→ Data in this exercise:
------------------------------
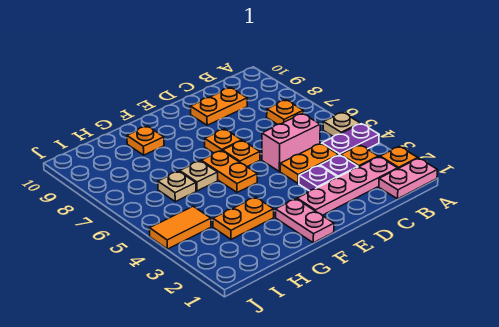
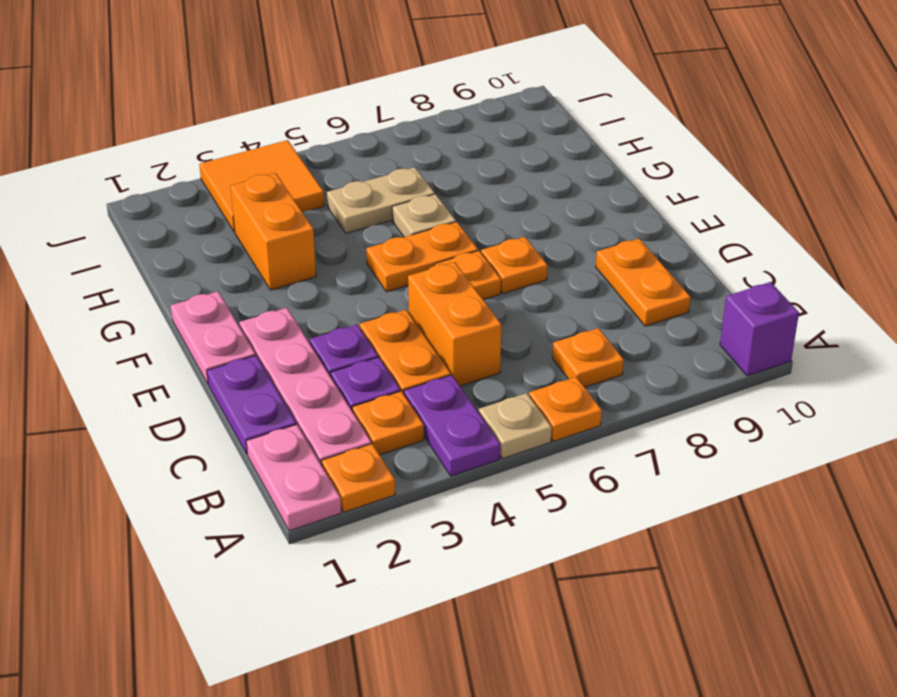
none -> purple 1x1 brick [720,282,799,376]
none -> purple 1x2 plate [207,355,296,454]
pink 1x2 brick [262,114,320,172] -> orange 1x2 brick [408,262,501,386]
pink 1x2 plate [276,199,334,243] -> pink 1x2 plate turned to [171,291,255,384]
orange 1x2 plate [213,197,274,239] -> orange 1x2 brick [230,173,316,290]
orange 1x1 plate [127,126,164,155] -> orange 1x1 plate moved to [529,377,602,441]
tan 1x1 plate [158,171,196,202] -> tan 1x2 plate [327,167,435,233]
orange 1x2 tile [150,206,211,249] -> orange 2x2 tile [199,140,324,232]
------------------------------
→ Work item: Wherever the word "brick" appears in the listing, copy the line that holds it.

→ Answer section:
none -> purple 1x1 brick [720,282,799,376]
pink 1x2 brick [262,114,320,172] -> orange 1x2 brick [408,262,501,386]
orange 1x2 plate [213,197,274,239] -> orange 1x2 brick [230,173,316,290]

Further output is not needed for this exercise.